[Records to use]
++++

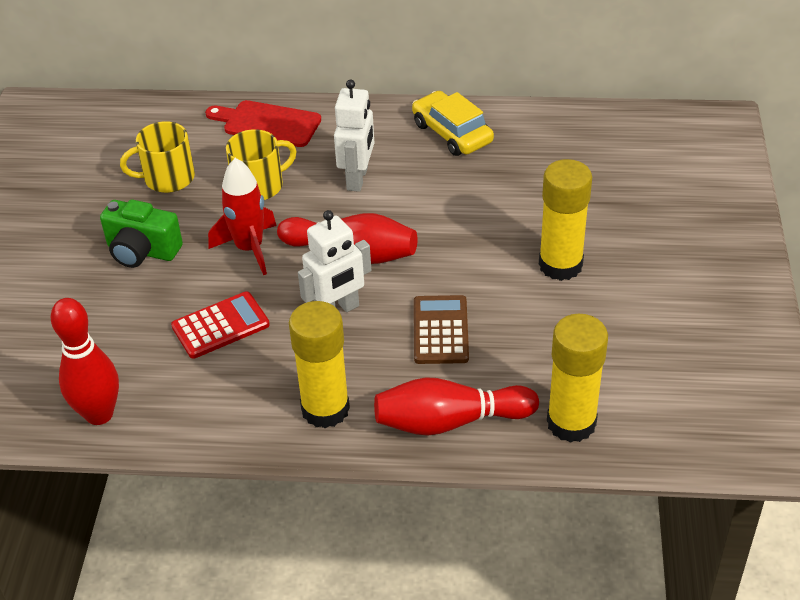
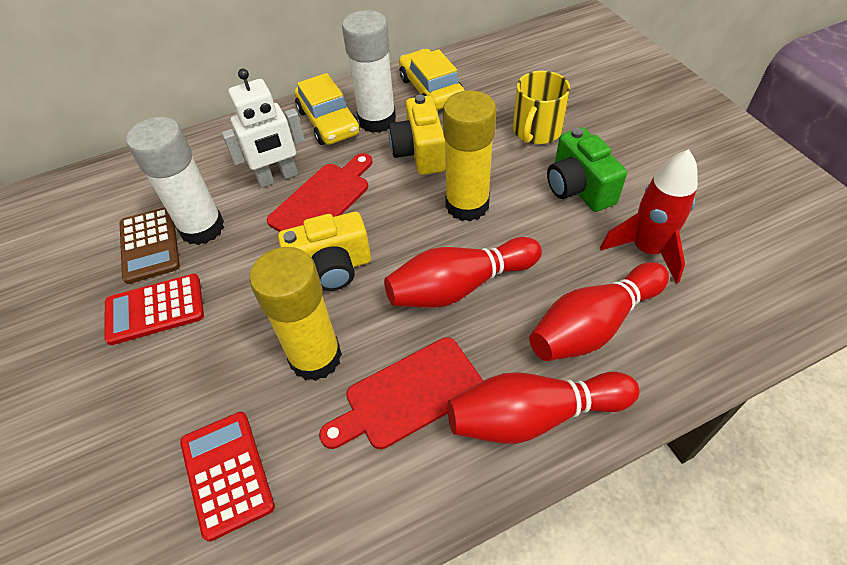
red calculator: 1 -> 2
red cutting board: 1 -> 2
white glue stick: 0 -> 2
white robot: 2 -> 1
yellow camera: 0 -> 2
yellow car: 1 -> 2
yellow glue stick: 3 -> 2
yellow mug: 2 -> 1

++++

[What is needed] Report all lines in the records that include the string "yellow".

[Response]
yellow camera: 0 -> 2
yellow car: 1 -> 2
yellow glue stick: 3 -> 2
yellow mug: 2 -> 1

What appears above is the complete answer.